* Work task *
In the listing below, find the line containing "(554, 743) = (407, 695): yellow" and the line containing "(829, 294) = (867, 398): green". Repeat exactly those two lines and every line between them, nothing more.

* Extracted information *
========

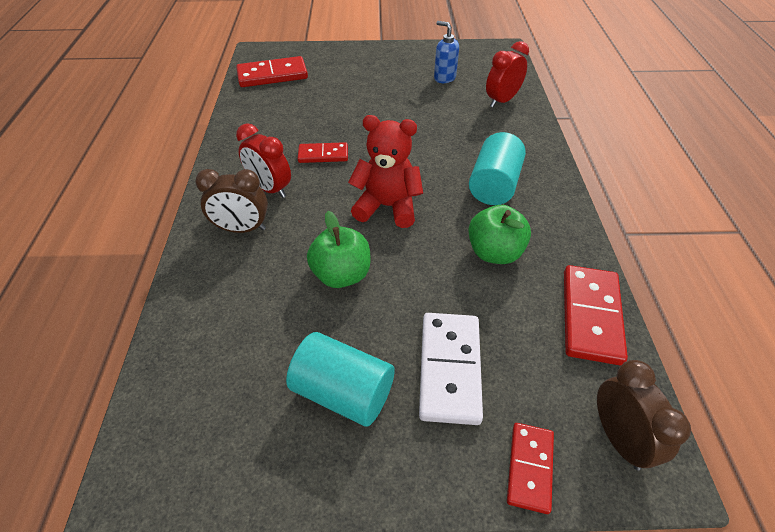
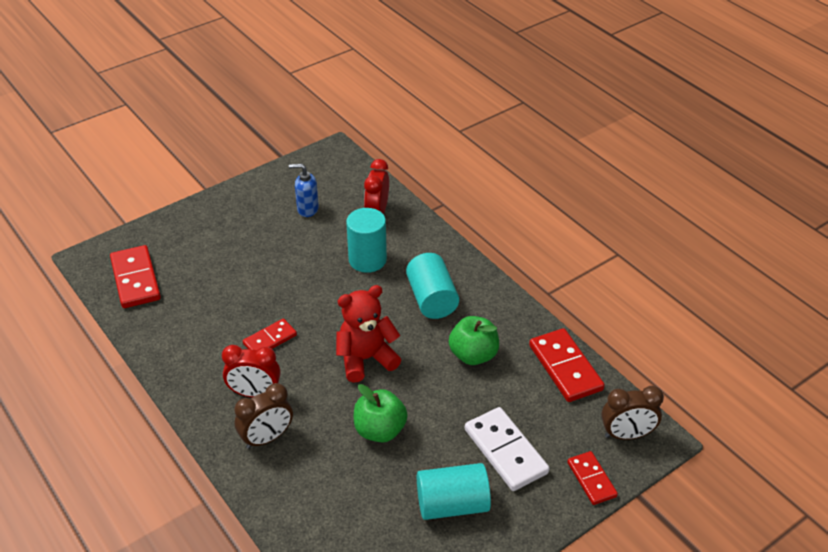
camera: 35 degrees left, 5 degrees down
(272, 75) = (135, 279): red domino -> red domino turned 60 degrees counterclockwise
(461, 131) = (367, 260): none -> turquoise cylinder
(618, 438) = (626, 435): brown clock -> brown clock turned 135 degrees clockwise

========

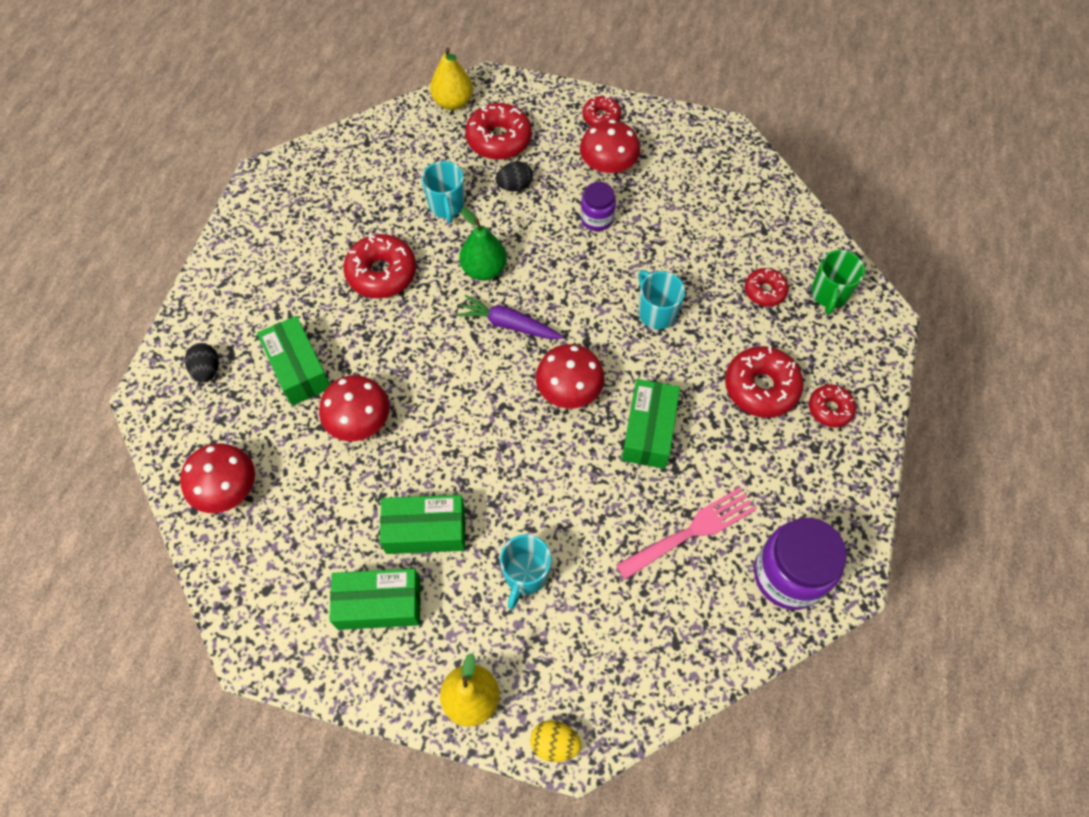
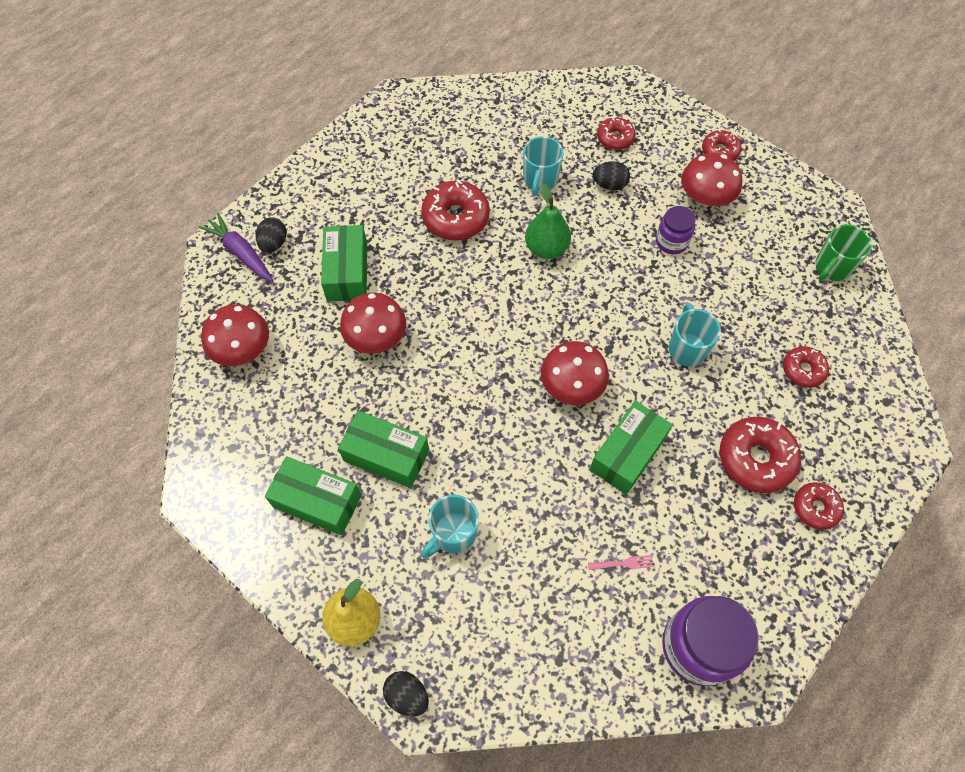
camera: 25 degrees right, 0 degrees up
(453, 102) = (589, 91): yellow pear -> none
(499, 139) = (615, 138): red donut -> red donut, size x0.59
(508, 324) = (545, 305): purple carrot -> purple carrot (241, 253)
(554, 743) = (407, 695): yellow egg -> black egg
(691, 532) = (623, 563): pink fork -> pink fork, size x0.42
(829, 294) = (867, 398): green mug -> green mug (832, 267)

========

* Answer box *
(554, 743) = (407, 695): yellow egg -> black egg
(691, 532) = (623, 563): pink fork -> pink fork, size x0.42
(829, 294) = (867, 398): green mug -> green mug (832, 267)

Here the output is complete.